◆ **Provided data**
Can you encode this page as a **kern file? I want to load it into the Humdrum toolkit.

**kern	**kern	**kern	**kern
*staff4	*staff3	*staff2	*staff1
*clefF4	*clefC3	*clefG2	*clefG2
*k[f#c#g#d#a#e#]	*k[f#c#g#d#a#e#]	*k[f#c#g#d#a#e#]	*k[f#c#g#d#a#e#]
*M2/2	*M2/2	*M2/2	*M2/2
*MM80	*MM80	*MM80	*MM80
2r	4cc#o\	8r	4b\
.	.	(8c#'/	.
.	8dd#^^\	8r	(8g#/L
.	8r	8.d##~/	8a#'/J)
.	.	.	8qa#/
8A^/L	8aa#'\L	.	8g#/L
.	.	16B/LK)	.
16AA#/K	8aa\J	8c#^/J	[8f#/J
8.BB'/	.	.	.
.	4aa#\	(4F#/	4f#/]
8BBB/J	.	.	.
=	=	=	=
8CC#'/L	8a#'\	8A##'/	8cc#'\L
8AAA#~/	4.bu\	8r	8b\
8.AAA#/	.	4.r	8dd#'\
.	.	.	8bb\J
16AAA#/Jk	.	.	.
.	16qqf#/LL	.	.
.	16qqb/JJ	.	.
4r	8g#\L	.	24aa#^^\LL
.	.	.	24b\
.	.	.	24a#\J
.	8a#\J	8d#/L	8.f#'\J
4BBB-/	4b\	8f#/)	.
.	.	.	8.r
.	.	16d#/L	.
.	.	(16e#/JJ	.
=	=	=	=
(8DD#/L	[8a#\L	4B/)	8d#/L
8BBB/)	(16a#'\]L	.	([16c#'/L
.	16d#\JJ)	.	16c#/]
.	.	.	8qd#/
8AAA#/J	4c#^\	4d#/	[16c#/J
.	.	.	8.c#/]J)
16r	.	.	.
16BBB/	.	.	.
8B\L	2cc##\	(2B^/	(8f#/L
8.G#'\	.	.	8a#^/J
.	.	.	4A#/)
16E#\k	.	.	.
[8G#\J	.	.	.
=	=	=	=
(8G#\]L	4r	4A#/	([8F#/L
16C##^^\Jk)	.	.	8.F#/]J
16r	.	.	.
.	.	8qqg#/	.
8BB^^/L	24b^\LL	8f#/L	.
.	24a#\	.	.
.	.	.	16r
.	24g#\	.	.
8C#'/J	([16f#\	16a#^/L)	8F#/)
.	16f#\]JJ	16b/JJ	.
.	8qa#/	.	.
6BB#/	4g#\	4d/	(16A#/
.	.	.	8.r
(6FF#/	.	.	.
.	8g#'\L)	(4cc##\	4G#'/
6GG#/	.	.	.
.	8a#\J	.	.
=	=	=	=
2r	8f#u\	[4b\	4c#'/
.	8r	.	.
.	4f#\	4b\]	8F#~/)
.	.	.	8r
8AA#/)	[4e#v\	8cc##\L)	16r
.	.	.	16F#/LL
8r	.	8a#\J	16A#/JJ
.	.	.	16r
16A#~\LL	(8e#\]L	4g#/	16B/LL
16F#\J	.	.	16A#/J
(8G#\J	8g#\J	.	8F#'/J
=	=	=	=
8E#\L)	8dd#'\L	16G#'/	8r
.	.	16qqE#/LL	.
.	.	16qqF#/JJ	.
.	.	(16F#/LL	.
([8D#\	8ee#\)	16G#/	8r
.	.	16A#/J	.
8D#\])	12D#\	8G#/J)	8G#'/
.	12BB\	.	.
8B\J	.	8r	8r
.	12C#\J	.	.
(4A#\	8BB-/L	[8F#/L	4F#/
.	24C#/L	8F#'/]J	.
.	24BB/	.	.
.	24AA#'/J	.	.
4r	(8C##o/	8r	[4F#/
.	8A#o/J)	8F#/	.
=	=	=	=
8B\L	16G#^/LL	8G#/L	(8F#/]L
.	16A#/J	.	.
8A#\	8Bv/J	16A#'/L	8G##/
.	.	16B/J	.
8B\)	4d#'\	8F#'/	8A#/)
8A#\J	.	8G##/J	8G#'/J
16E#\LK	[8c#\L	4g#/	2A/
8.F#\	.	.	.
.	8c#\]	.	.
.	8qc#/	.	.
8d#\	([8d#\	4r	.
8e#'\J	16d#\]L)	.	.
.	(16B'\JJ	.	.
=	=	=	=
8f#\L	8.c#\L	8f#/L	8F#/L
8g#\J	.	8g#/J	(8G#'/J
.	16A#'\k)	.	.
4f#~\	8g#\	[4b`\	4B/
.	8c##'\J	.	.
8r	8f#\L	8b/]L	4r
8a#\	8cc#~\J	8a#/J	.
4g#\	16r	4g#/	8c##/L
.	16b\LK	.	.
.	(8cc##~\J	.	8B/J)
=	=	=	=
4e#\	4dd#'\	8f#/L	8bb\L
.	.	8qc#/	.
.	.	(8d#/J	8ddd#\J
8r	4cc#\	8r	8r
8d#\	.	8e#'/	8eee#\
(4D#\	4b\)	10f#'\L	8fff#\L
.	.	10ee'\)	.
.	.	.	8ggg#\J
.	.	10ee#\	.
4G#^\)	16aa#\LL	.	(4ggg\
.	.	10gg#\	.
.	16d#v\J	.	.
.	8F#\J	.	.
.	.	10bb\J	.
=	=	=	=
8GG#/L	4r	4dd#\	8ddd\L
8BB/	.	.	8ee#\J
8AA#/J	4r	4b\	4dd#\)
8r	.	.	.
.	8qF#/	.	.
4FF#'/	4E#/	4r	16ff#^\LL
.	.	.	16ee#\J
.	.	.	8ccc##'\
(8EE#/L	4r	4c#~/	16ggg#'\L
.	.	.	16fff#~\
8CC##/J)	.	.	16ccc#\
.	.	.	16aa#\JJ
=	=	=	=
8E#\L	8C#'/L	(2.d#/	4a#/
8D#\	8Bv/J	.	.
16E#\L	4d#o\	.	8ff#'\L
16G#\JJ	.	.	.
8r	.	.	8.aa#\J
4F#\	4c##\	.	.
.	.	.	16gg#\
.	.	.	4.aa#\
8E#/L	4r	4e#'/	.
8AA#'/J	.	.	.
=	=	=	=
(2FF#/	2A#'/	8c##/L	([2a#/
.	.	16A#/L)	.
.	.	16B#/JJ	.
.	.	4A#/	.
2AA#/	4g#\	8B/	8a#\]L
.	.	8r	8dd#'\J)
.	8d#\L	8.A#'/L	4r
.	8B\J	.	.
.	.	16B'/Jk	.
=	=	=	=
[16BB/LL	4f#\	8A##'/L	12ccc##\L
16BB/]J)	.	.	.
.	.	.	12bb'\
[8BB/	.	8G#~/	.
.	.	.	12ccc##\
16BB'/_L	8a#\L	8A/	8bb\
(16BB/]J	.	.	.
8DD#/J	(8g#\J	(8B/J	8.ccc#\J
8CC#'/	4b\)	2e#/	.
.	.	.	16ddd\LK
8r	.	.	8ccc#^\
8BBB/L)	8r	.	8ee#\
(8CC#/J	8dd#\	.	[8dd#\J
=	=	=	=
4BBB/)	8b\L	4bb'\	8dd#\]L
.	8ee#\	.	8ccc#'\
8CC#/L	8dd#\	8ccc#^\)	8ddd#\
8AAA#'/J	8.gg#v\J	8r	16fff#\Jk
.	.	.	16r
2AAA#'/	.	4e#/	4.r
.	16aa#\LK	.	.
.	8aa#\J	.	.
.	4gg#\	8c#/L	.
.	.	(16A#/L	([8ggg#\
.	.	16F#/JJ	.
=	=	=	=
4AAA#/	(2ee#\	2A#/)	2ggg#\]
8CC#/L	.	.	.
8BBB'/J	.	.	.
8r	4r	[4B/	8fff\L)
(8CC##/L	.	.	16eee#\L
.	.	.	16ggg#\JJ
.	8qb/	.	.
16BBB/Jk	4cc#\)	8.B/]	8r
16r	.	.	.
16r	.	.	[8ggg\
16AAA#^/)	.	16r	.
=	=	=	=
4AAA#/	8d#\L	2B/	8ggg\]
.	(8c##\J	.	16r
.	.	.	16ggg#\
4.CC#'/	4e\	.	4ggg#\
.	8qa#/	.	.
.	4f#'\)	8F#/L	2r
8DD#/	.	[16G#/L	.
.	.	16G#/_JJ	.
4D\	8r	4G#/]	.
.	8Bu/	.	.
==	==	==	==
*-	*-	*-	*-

◆ **Objective**
Locate each line in the rows above that contains the string "kern" and copy those lines in full.

◆ **Written answer**
Can you encode this page as a **kern file? I want to load it into the Humdrum toolkit.
**kern	**kern	**kern	**kern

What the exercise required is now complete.